● **What the task requires**
Copy the entries below exactly; any picture among them should be left out.

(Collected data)

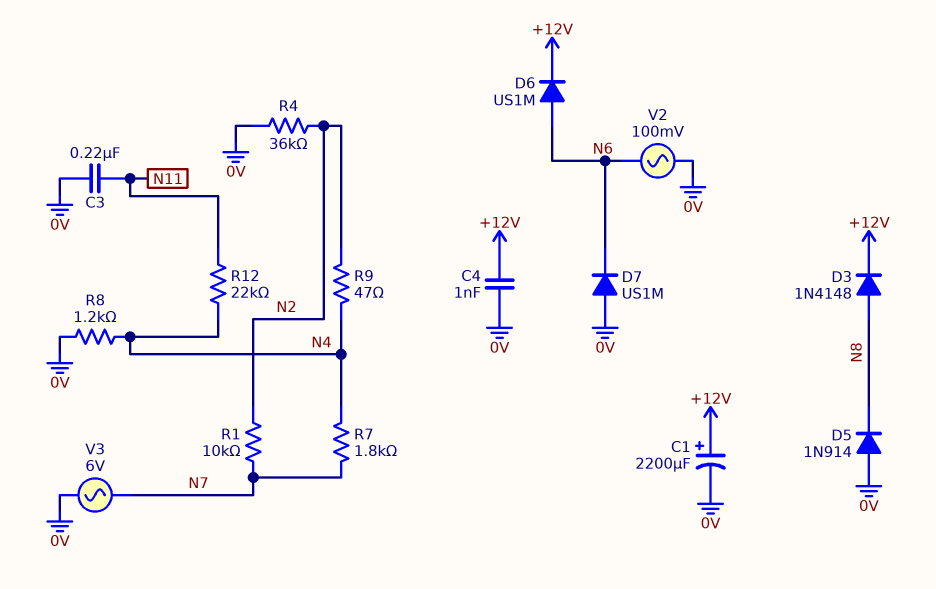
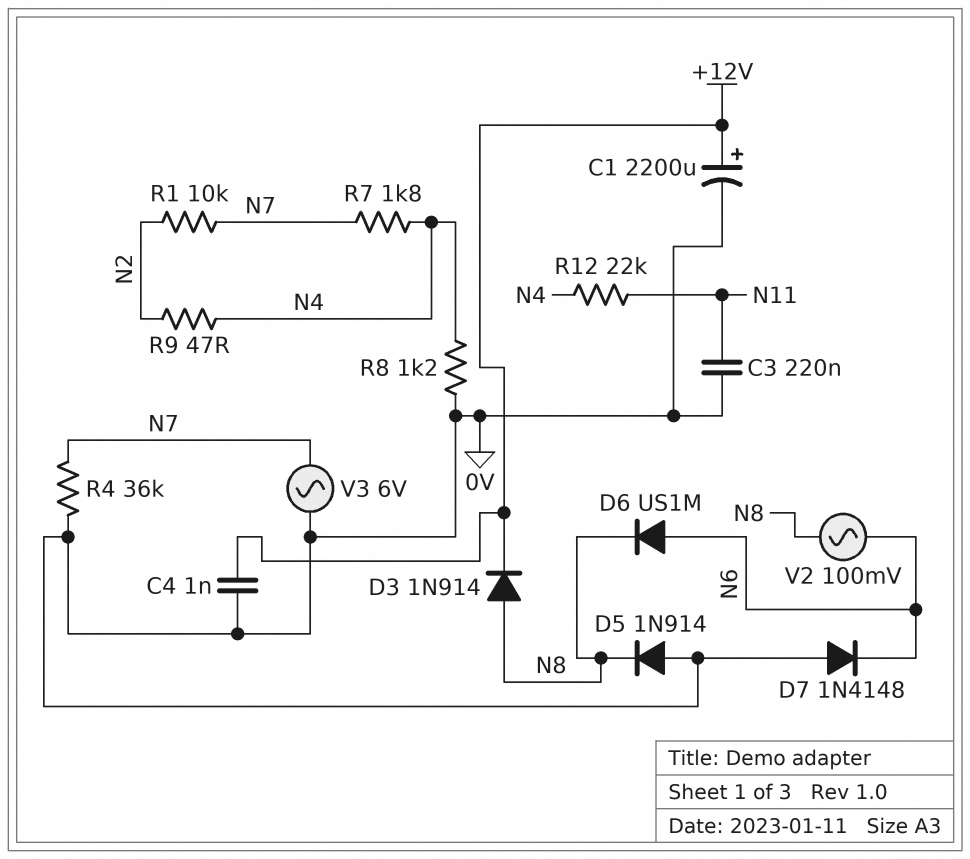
D3: diode 1N4148 (A N8, K +12V) -> diode 1N914 (A N8, K +12V)
D6: diode US1M (A N6, K +12V) -> diode US1M (A N6, K N8)
D7: diode US1M (A 0V, K N6) -> diode 1N4148 (A 0V, K N6)
R4: 36k (0V, N2) -> 36k (0V, N7)
V2: AC 100mV (0V, N6) -> AC 100mV (N6, N8)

● **Written response**
D3: diode 1N4148 (A N8, K +12V) -> diode 1N914 (A N8, K +12V)
D6: diode US1M (A N6, K +12V) -> diode US1M (A N6, K N8)
D7: diode US1M (A 0V, K N6) -> diode 1N4148 (A 0V, K N6)
R4: 36k (0V, N2) -> 36k (0V, N7)
V2: AC 100mV (0V, N6) -> AC 100mV (N6, N8)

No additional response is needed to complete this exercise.